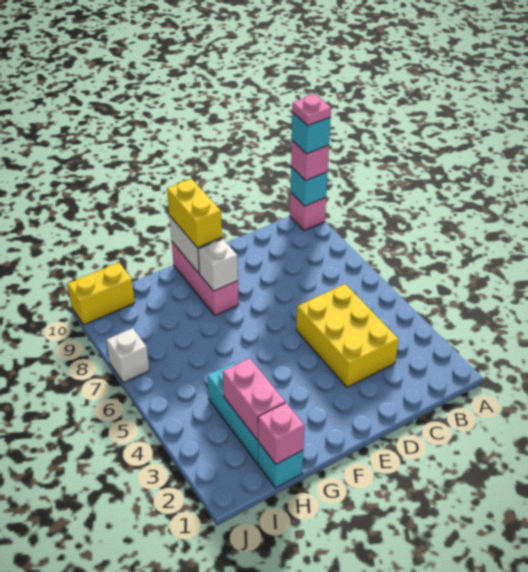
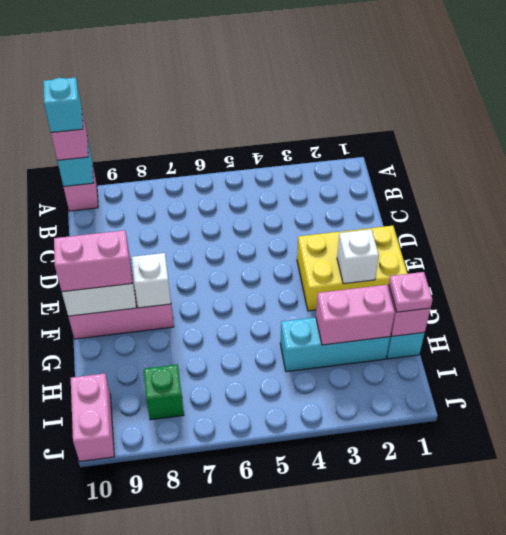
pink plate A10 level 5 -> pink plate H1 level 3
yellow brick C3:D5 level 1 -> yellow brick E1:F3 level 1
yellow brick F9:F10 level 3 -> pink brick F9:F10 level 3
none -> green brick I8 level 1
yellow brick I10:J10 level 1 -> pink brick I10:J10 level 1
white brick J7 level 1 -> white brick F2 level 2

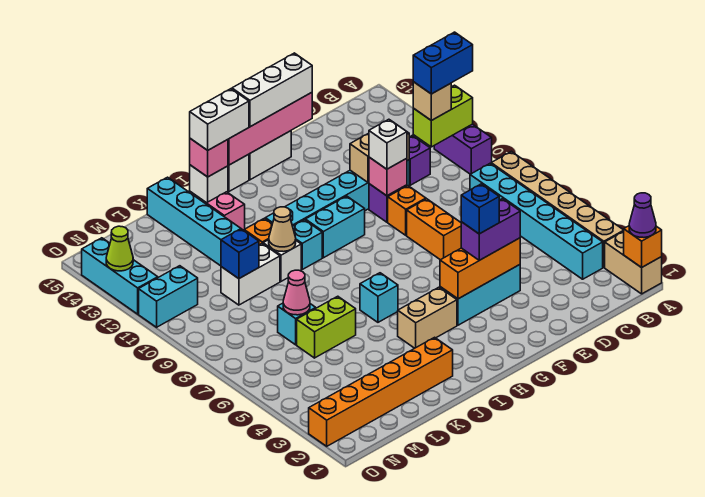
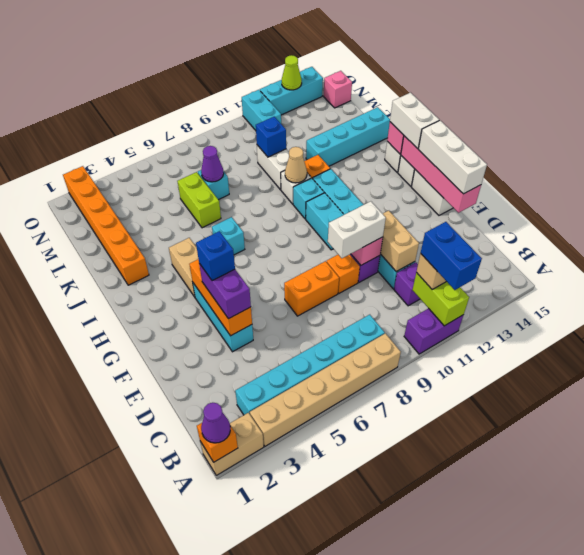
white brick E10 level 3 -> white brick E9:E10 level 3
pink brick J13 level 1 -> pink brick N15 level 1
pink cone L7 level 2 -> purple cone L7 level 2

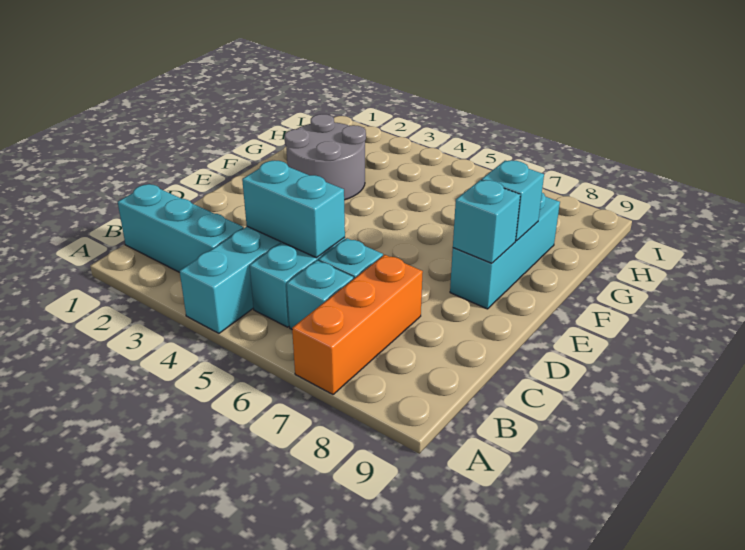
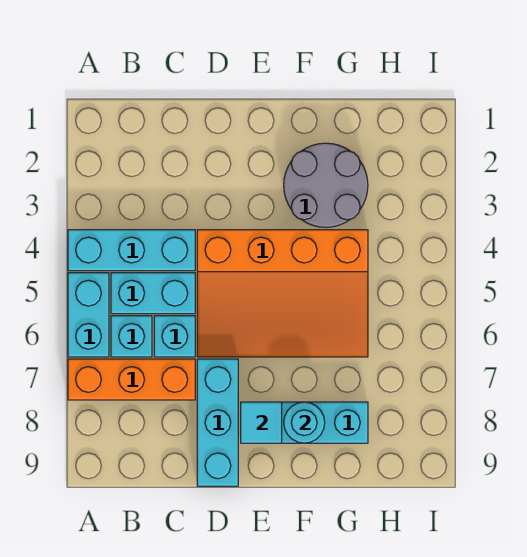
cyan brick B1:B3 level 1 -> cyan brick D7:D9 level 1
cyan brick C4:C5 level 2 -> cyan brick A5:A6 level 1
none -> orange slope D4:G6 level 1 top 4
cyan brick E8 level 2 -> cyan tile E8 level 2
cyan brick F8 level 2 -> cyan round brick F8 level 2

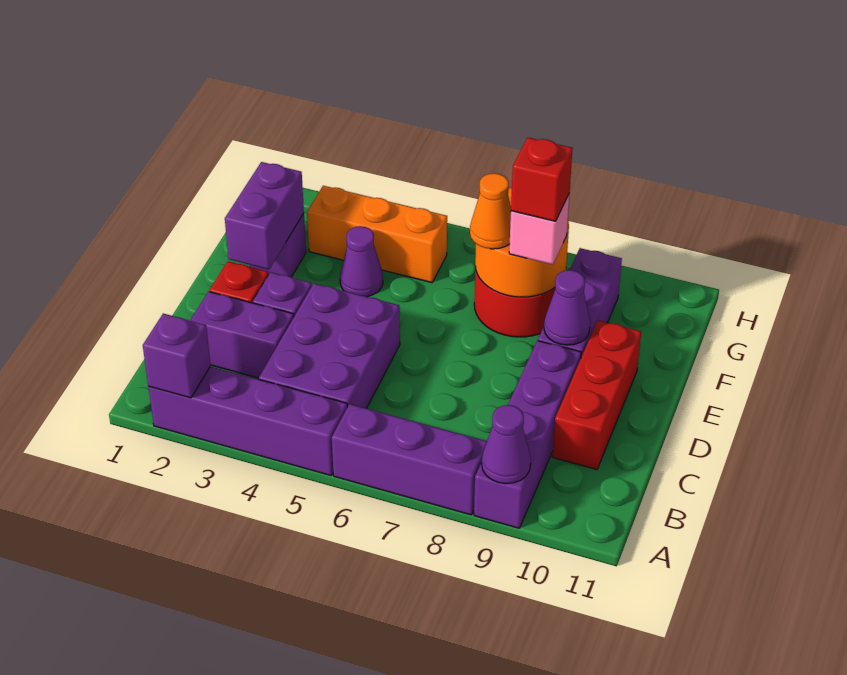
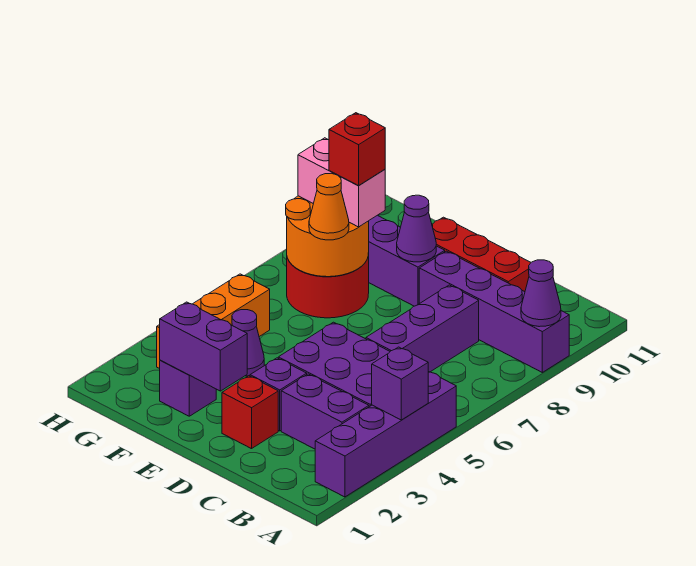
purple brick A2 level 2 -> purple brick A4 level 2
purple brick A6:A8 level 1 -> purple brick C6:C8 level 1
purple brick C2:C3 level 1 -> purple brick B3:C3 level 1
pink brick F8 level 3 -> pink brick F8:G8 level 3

---+---

Set out exactly, and only, the lines between the first line of the listing and the line containing "purple brick A6:A8", counting both, while leaving every picture out.

§ **Response below**:
pink plate A10 level 5 -> pink plate H1 level 3
yellow brick C3:D5 level 1 -> yellow brick E1:F3 level 1
yellow brick F9:F10 level 3 -> pink brick F9:F10 level 3
none -> green brick I8 level 1
yellow brick I10:J10 level 1 -> pink brick I10:J10 level 1
white brick J7 level 1 -> white brick F2 level 2

white brick E10 level 3 -> white brick E9:E10 level 3
pink brick J13 level 1 -> pink brick N15 level 1
pink cone L7 level 2 -> purple cone L7 level 2

cyan brick B1:B3 level 1 -> cyan brick D7:D9 level 1
cyan brick C4:C5 level 2 -> cyan brick A5:A6 level 1
none -> orange slope D4:G6 level 1 top 4
cyan brick E8 level 2 -> cyan tile E8 level 2
cyan brick F8 level 2 -> cyan round brick F8 level 2

purple brick A2 level 2 -> purple brick A4 level 2
purple brick A6:A8 level 1 -> purple brick C6:C8 level 1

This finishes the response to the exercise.